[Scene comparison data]
---

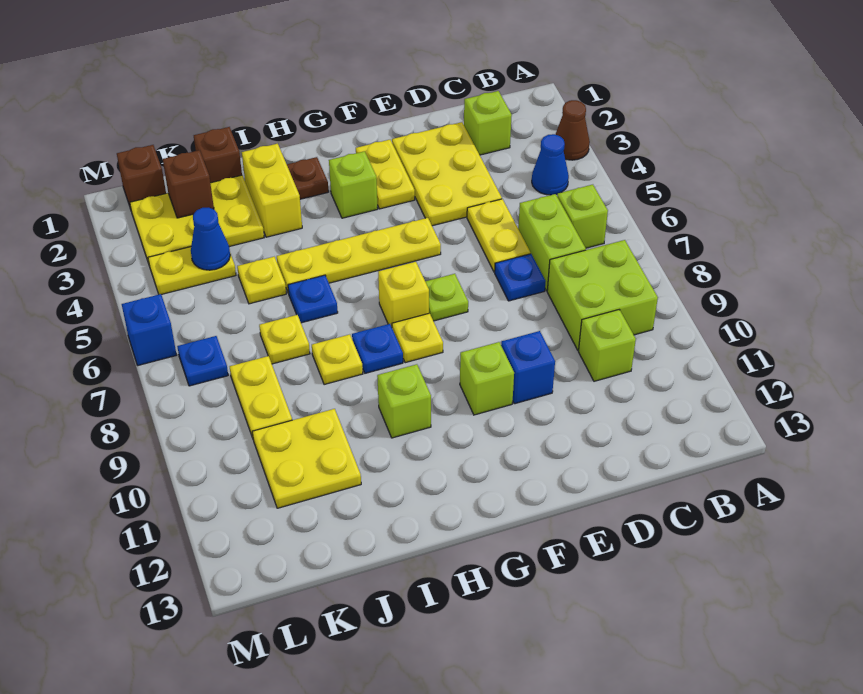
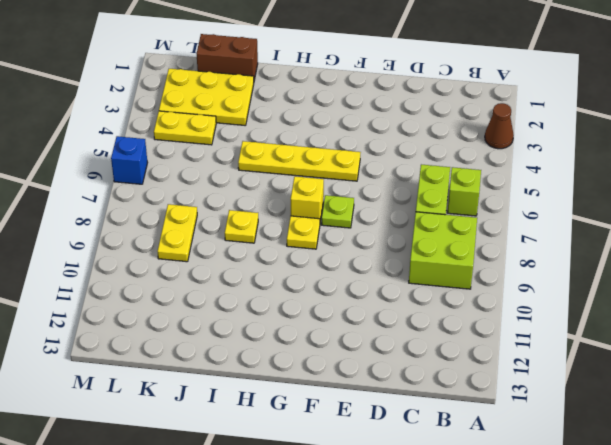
brown 1x2 brick [197,34,258,80] -> brown 1x1 brick [194,127,242,183]
none -> blue 1x1 cone [532,134,569,195]
none -> lime 1x1 brick [464,91,512,155]
none -> lime 1x1 brick [578,310,636,381]
none -> yellow 2x3 plate [392,122,502,226]

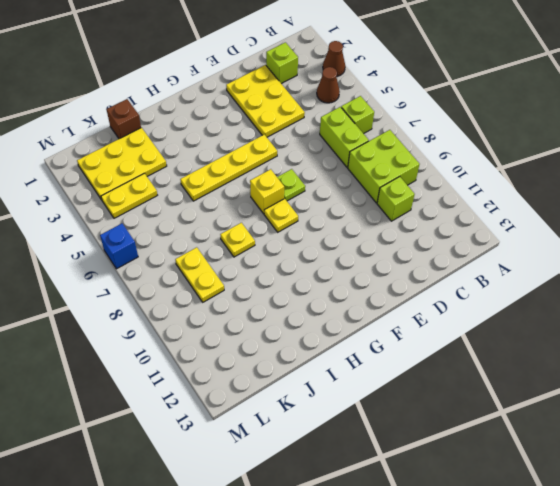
brown 1x1 cone [317,67,340,103] -> blue 1x1 cone [532,134,569,195]
none -> yellow 1x2 plate [467,199,531,272]
none -> blue 1x1 plate [495,254,546,301]
none -> blue 1x1 brick [501,331,555,404]
none -> yellow 1x2 plate [356,140,415,209]

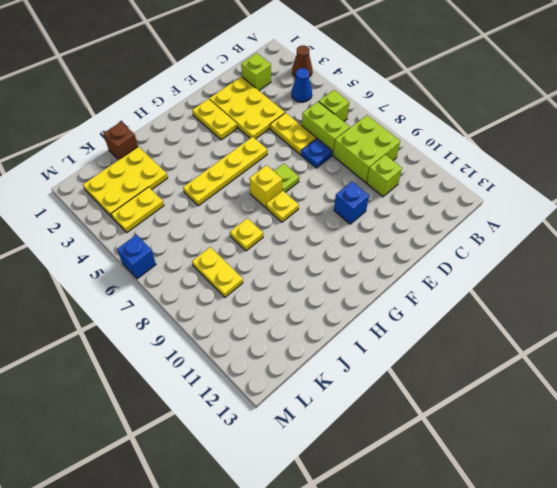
none -> lime 1x1 brick [460,342,514,415]
none -> lime 1x1 brick [329,151,378,218]
none -> brown 1x1 plate [287,157,329,199]
none -> blue 1x1 plate [352,324,403,373]

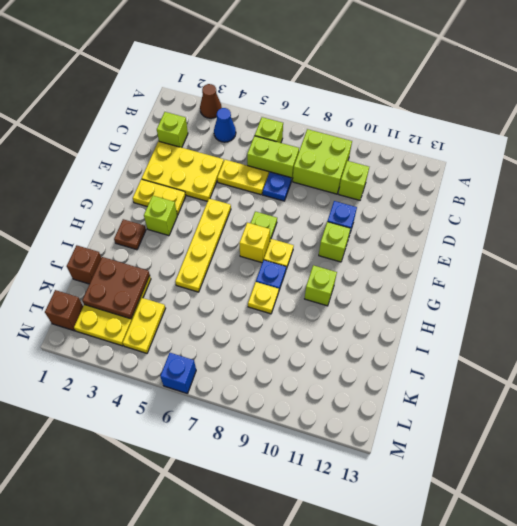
brown 2x2 plate [82,257,150,319] -> brown 1x1 brick [163,150,214,218]
none -> yellow 1x2 brick [242,144,302,237]
none -> blue 1x1 plate [288,275,338,323]
none -> yellow 1x1 plate [237,257,286,304]
none -> yellow 1x1 plate [259,315,310,364]

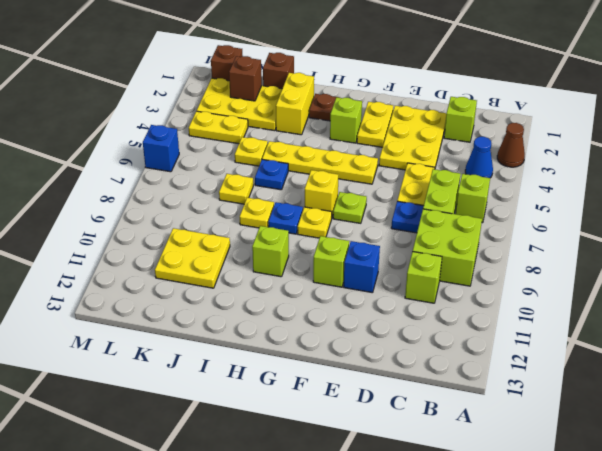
none -> yellow 1x2 plate [230,356,292,438]
none -> blue 1x1 plate [177,336,228,386]
none -> blue 1x1 cone [191,208,230,270]

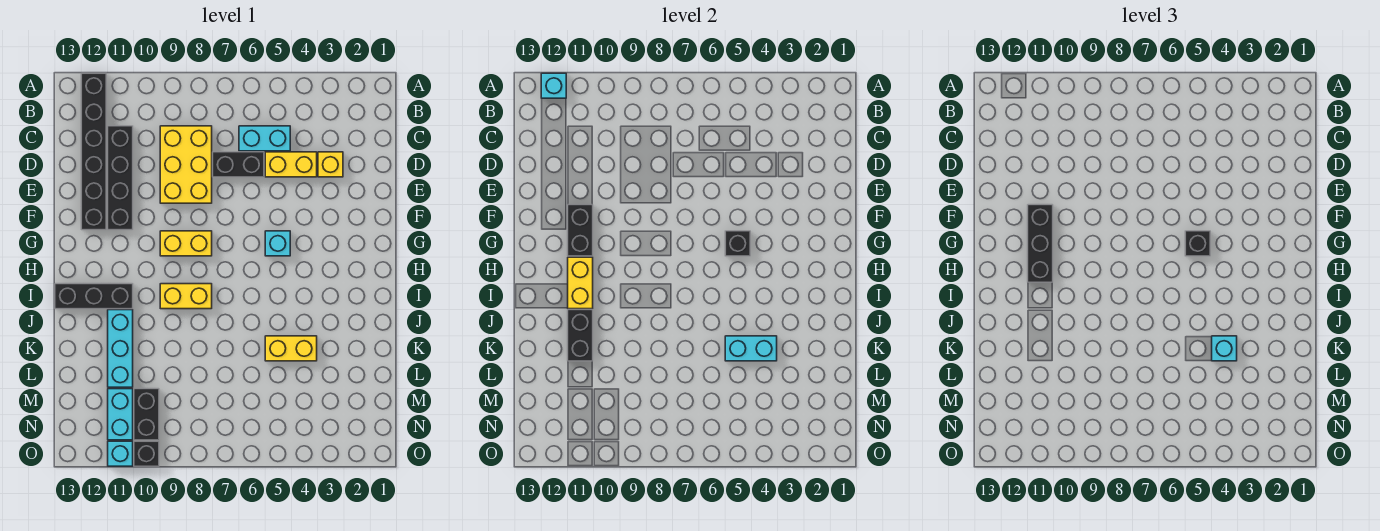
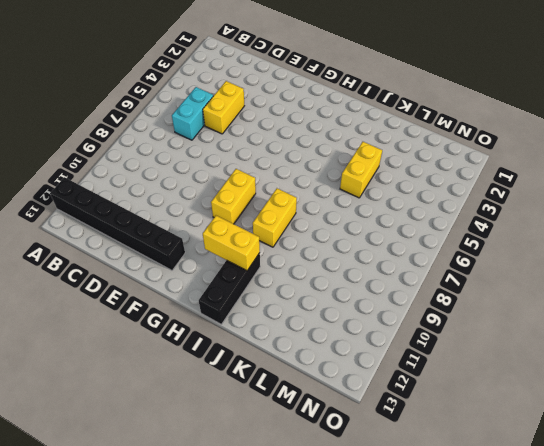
none -> yellow 2x3 brick [160,126,212,203]
none -> black 1x4 brick [108,126,133,230]
none -> yellow 1x1 brick [318,152,343,177]

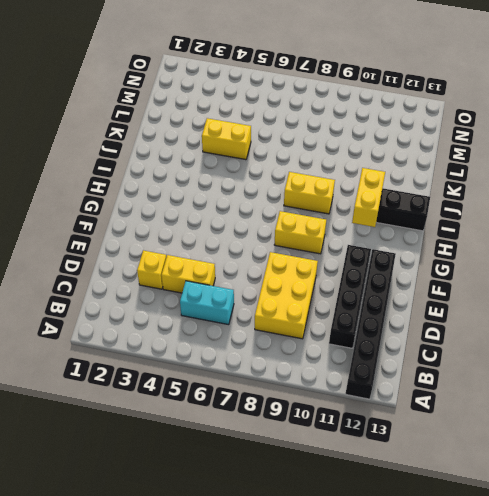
none -> black 1x2 brick [213,152,264,177]
none -> cyan 1x1 brick [265,231,290,256]
none -> cyan 1x3 brick [108,310,133,387]

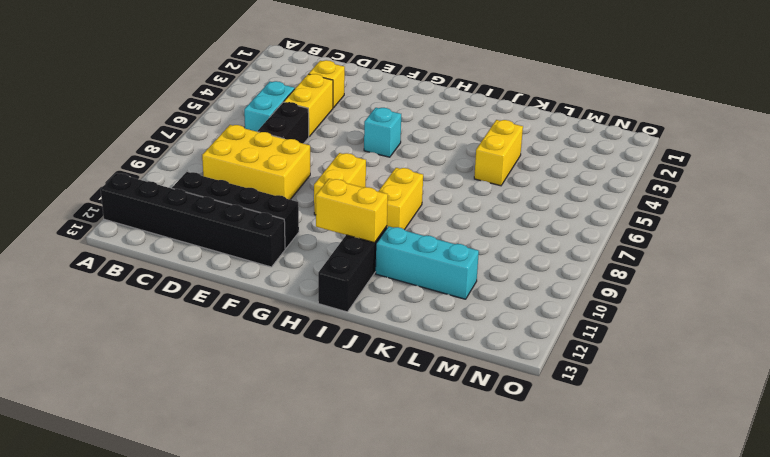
none -> black 1x2 brick [134,389,159,440]
none -> cyan 1x2 brick [108,389,133,440]
none -> black 1x1 brick [134,441,159,466]

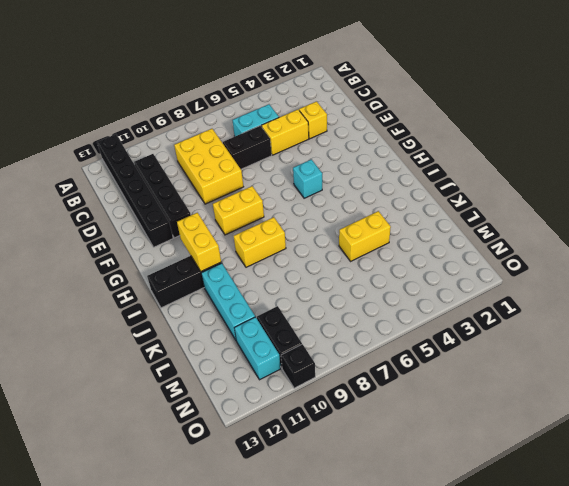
none -> cyan 1x1 brick [108,441,133,466]
none -> cyan 1x1 brick [541,73,566,98]
none -> black 1x2 brick [568,205,593,256]

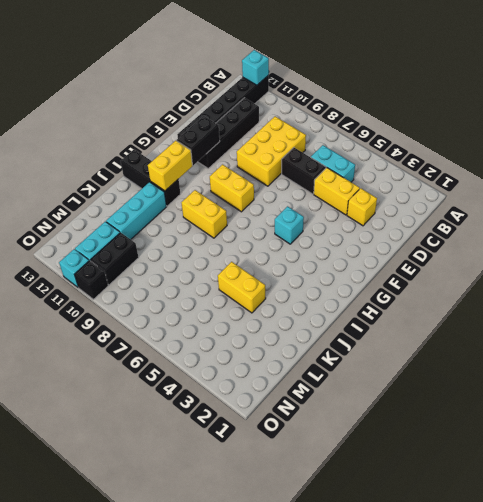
none -> black 1x1 brick [725,231,750,256]
none -> black 1x2 brick [568,310,593,361]
none -> cyan 1x2 brick [725,336,777,361]

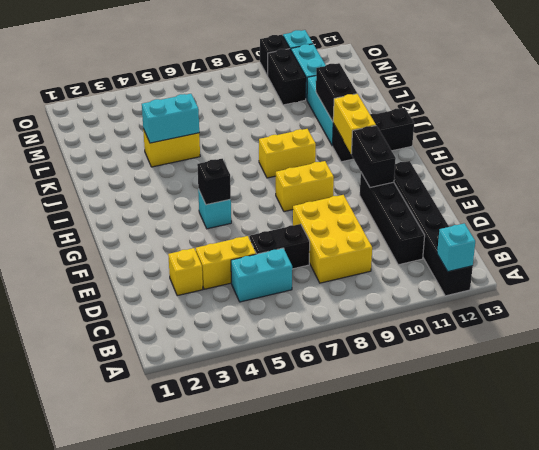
none -> black 1x3 brick [1028,205,1053,282]
none -> black 1x1 brick [1185,231,1210,256]
none -> cyan 1x1 brick [1212,336,1237,361]

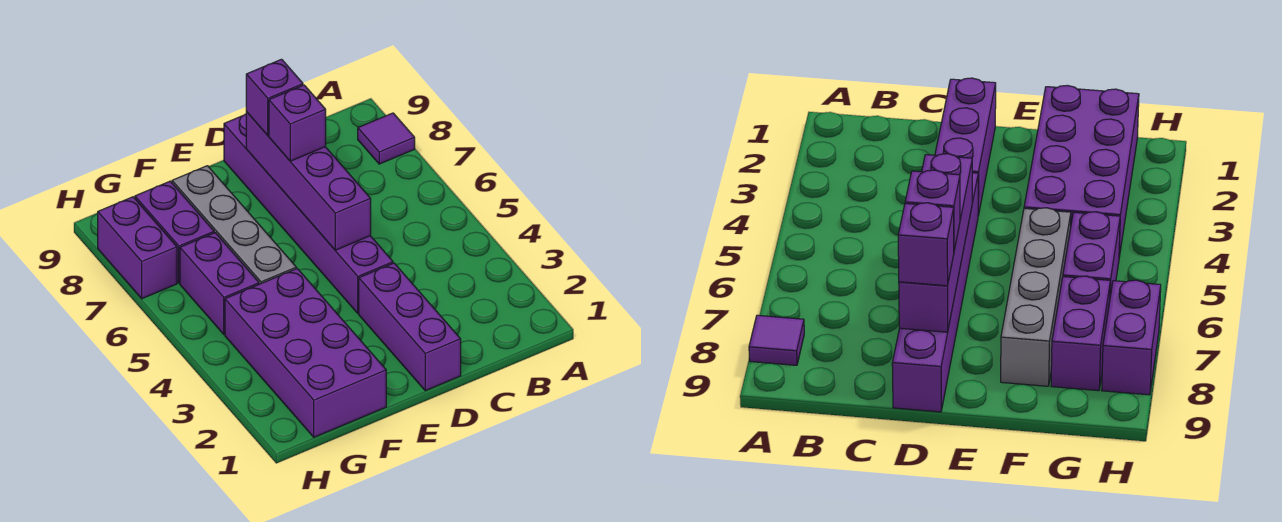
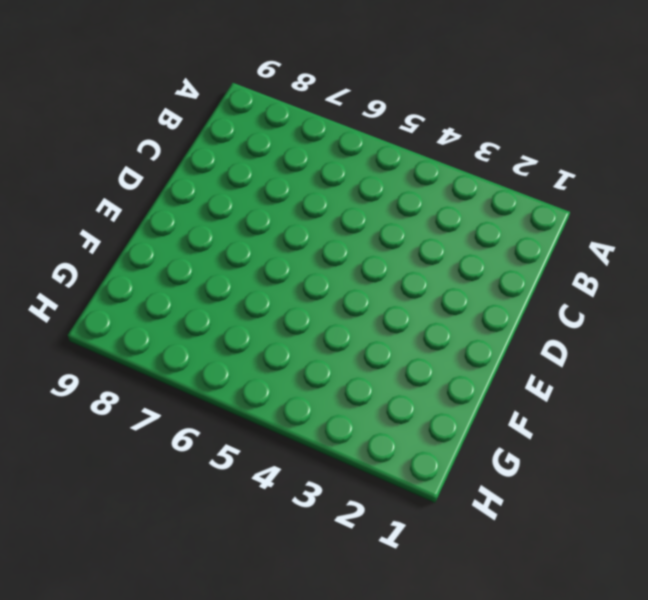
none -> purple 1x1 tile [358,113,415,164]
none -> purple 1x3 brick [359,263,461,391]

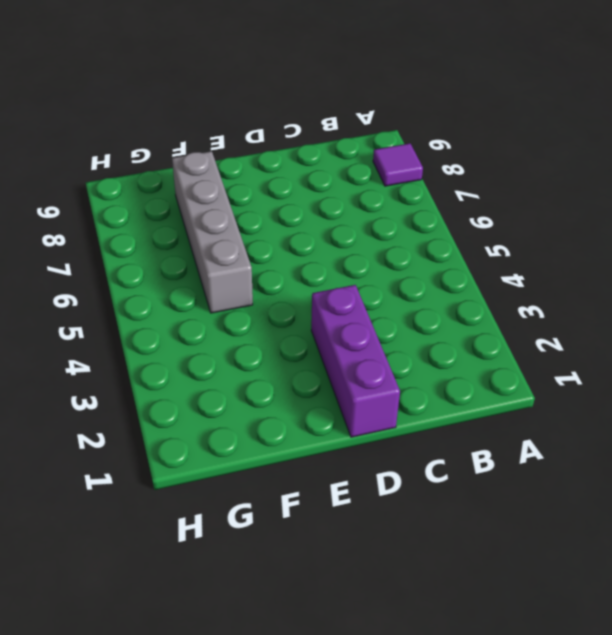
none -> purple 1x6 brick [224,114,393,313]
none -> purple 2x4 brick [225,269,386,437]

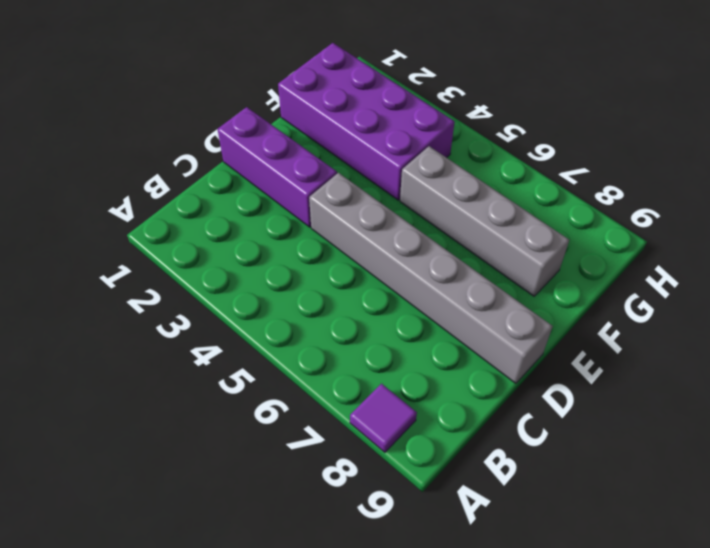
grey 1x6 brick [309,173,553,383] -> purple 1x6 brick [224,114,393,313]
none -> purple 1x2 brick [180,233,259,334]
none -> purple 1x2 brick [135,181,214,283]

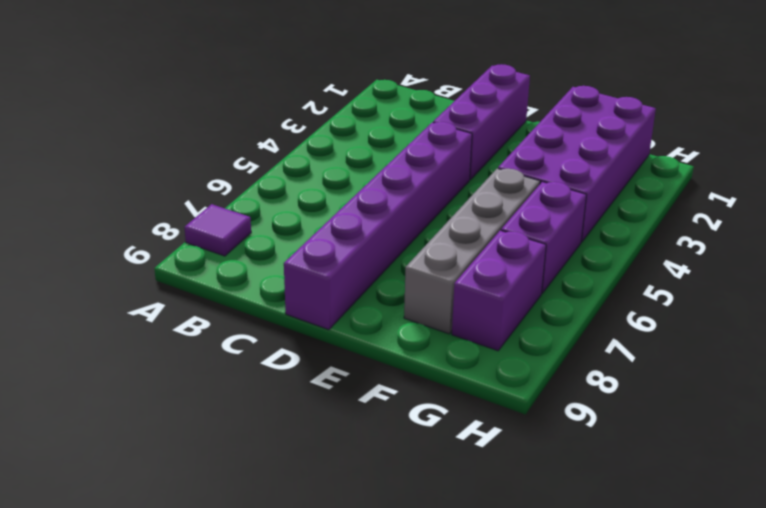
none -> purple 1x2 brick [98,197,177,299]
none -> purple 1x4 brick [246,112,371,250]

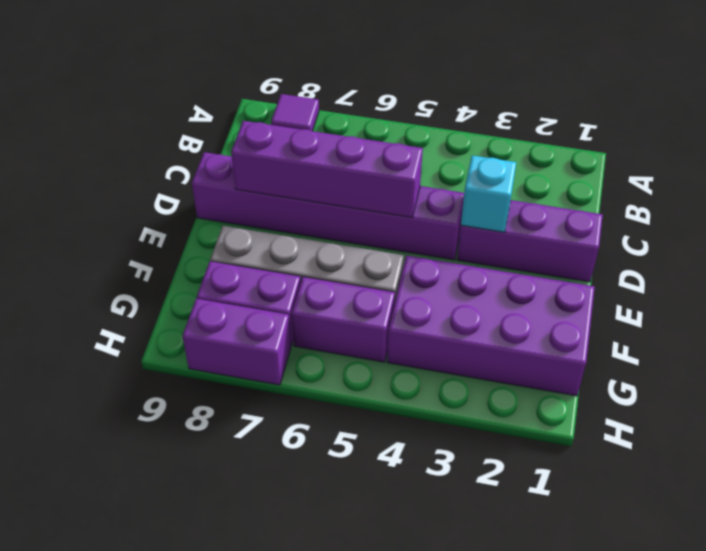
cyan 1x1 brick [461,155,516,232] -> none
none -> purple 1x1 brick [269,85,326,161]
none -> purple 1x1 brick [246,59,303,135]

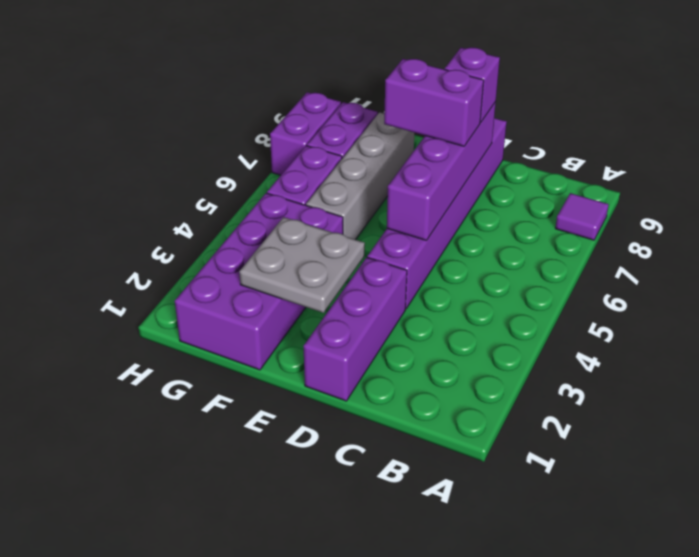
purple 1x2 brick [384,59,484,146] -> purple 1x1 brick [269,85,326,161]
grey 2x2 plate [239,217,365,313] -> none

---

Scan the records above for lines with the word "cone". Then report how many there are, as a bare number.

3